## [DATA FOR REVIEW]
-=-=-

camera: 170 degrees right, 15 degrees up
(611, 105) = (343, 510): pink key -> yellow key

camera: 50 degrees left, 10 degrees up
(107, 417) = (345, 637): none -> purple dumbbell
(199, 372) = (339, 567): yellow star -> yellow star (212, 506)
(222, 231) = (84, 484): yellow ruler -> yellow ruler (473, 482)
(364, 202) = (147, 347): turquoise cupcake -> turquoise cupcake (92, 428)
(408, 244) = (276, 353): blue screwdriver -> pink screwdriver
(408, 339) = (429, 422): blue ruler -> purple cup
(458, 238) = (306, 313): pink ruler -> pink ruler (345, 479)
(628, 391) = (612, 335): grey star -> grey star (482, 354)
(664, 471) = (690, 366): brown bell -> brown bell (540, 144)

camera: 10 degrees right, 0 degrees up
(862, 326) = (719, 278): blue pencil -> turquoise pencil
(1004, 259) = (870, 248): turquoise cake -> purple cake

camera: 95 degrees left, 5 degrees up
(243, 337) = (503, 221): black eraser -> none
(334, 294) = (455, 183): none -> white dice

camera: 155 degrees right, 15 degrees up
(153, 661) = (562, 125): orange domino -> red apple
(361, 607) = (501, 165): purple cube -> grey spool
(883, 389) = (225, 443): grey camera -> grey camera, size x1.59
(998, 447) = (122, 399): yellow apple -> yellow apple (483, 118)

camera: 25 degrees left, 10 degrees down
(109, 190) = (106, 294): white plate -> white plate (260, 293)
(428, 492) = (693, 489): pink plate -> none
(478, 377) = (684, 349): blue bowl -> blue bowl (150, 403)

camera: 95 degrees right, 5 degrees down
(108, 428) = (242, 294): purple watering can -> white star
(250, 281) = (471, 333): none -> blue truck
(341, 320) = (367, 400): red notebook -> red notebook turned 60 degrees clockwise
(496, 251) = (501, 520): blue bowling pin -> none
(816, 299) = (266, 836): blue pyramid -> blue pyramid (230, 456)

-=-=-

## [TASK BRIEF]
Search the data for the string "left". List each line that has it.

## [WRITTEN ANSWER]
camera: 50 degrees left, 10 degrees up
camera: 95 degrees left, 5 degrees up
camera: 25 degrees left, 10 degrees down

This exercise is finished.